--- PROBLEM REQUIREMENTS ---
Report each line from the listing that the string "none" appears in.

--- MATERIALS PROVIDED ---
******

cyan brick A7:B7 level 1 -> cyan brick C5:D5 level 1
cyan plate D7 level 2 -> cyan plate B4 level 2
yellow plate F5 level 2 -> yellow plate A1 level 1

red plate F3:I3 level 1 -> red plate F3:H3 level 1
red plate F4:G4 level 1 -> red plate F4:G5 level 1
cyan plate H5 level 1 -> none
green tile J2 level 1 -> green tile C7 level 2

******

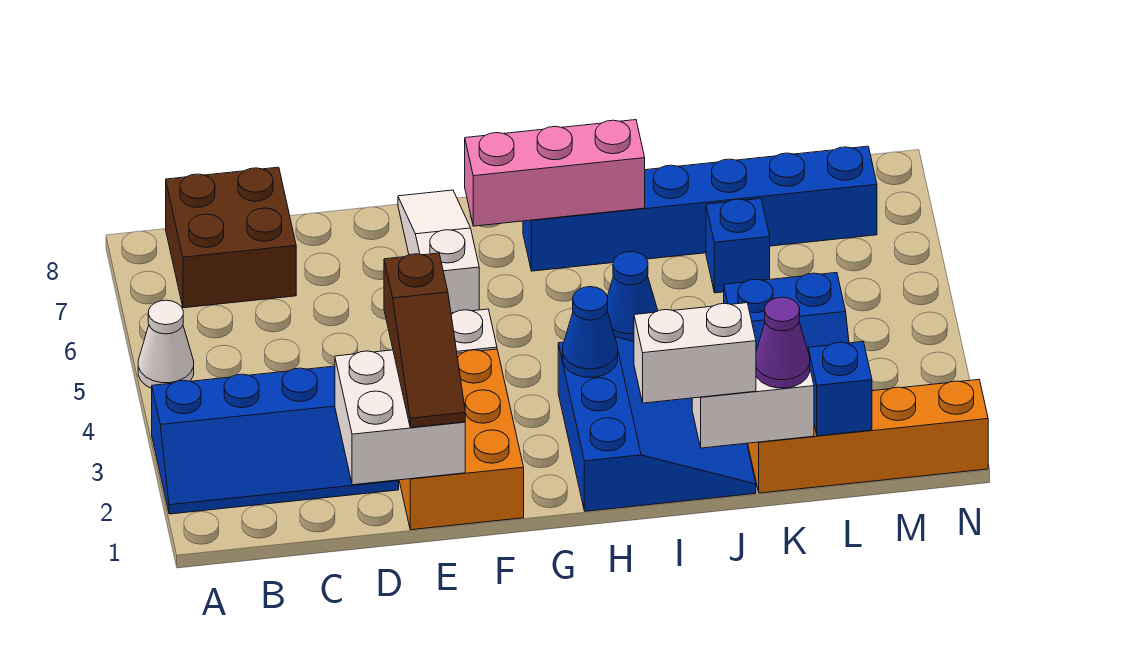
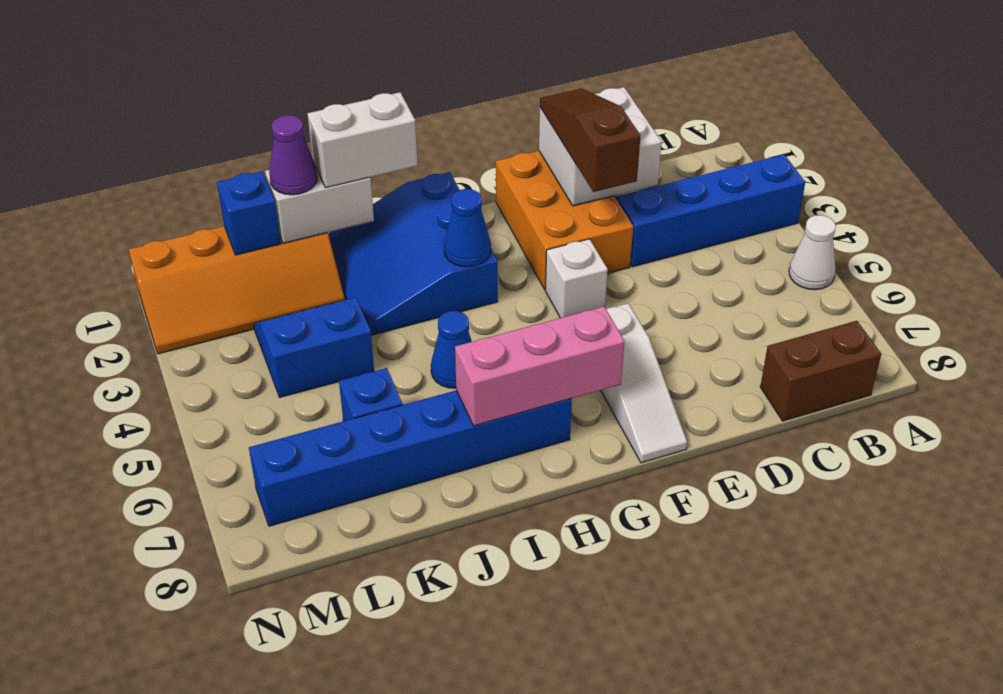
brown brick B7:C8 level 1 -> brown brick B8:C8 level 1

******

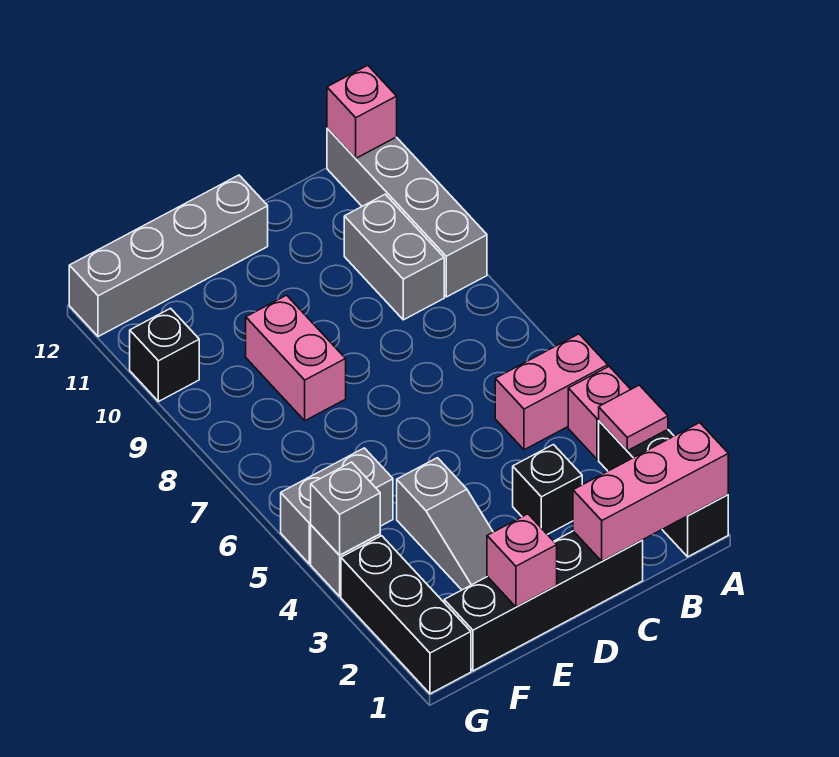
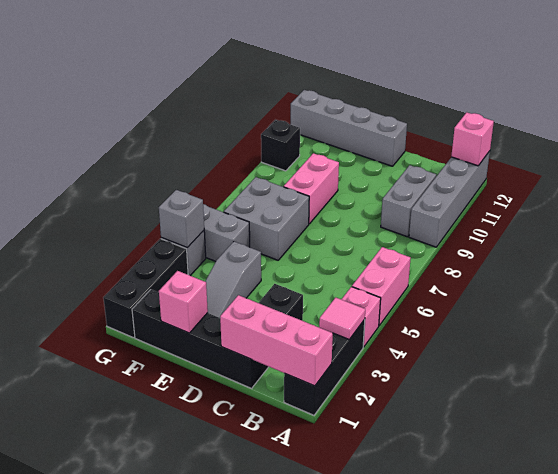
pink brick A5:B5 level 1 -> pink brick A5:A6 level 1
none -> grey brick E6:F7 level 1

******

--- WRITTEN RESPONSE ---
cyan plate H5 level 1 -> none
none -> grey brick E6:F7 level 1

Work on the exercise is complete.